● **ACTIVITY**
Only the lines holding the string "screwdriver" are needed; copy each of them from the data.

● **SUPPLIED DATA**
☆ ☆ ☆

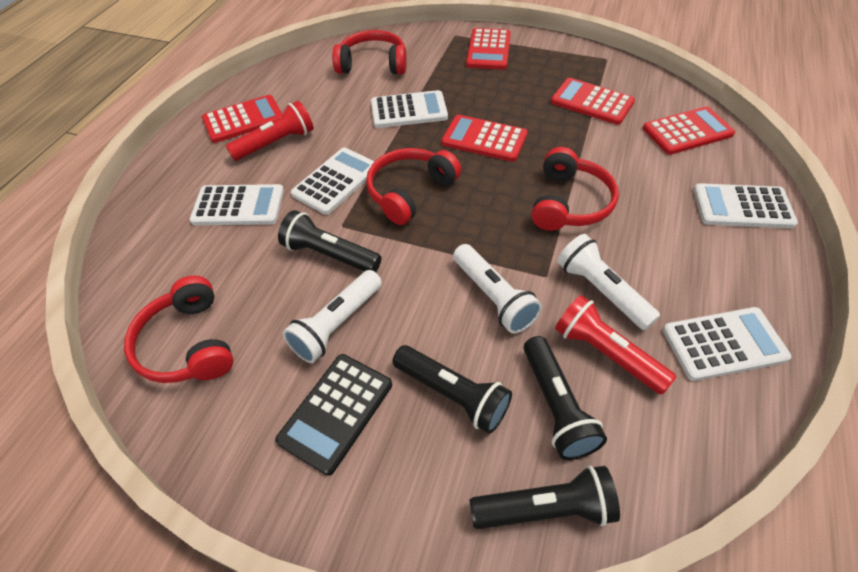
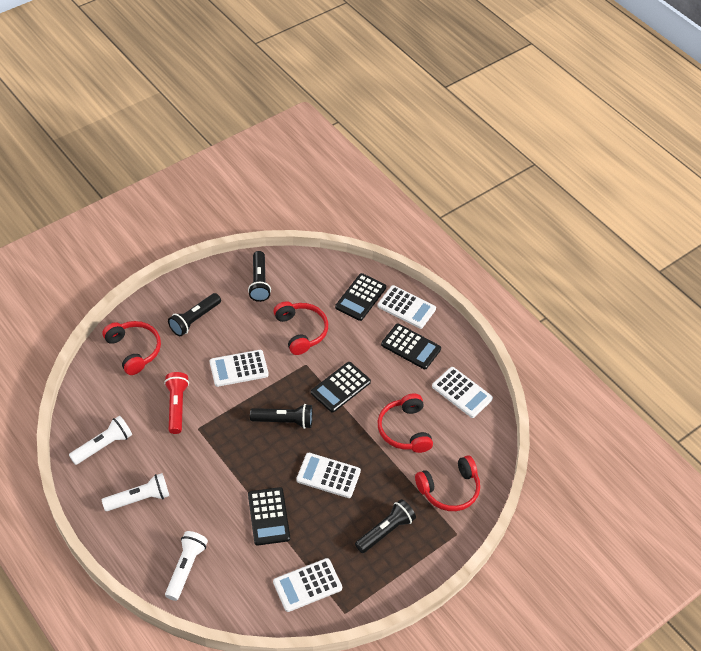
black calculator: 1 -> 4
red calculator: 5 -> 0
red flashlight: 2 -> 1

☆ ☆ ☆

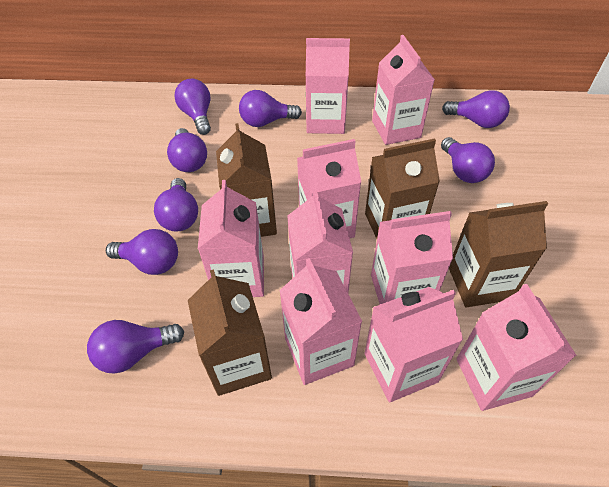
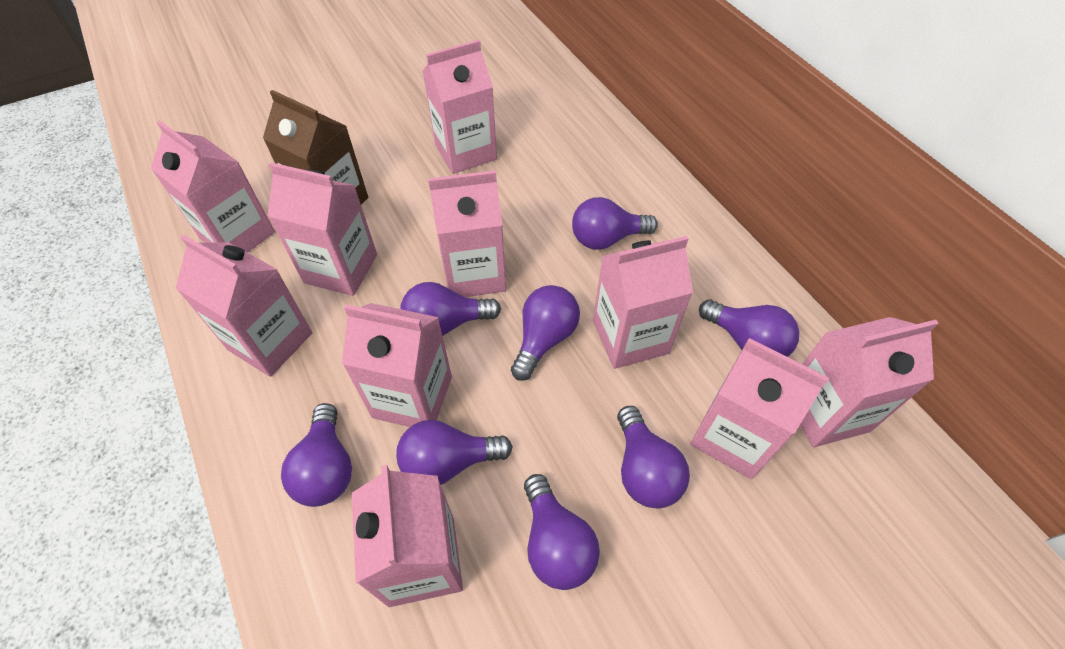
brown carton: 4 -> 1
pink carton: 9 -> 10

☆ ☆ ☆

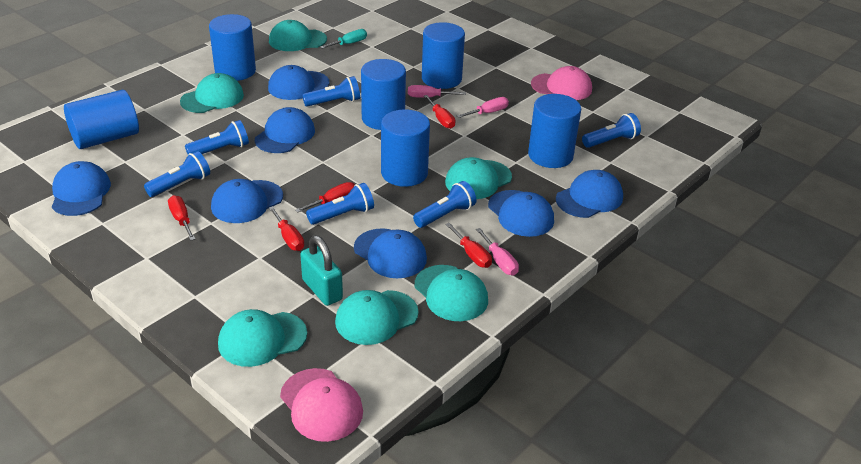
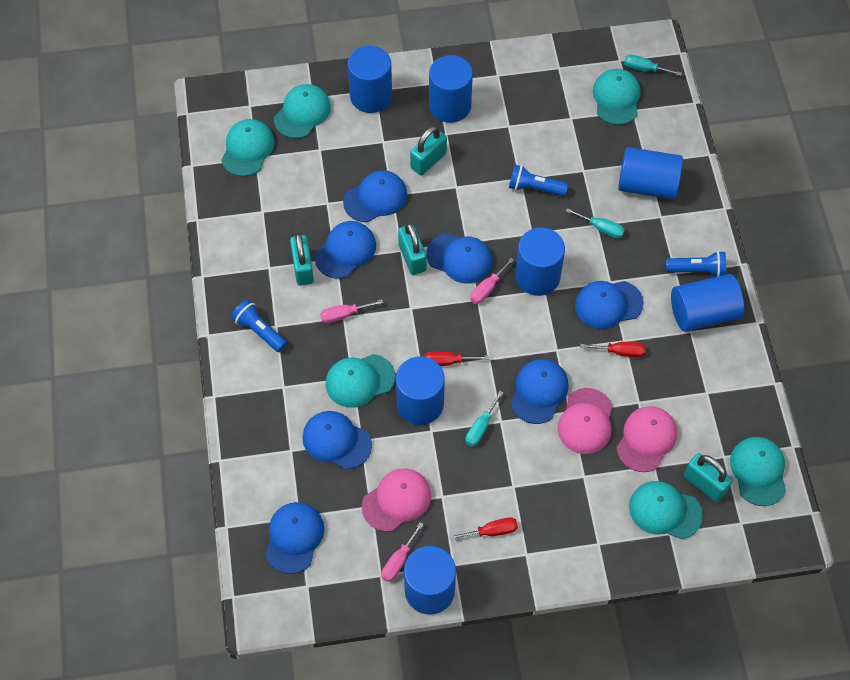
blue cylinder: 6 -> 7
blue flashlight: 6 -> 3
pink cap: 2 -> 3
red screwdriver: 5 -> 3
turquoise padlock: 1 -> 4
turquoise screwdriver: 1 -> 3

☆ ☆ ☆

● **OUTPUT FOR THIS EXERCISE**
red screwdriver: 5 -> 3
turquoise screwdriver: 1 -> 3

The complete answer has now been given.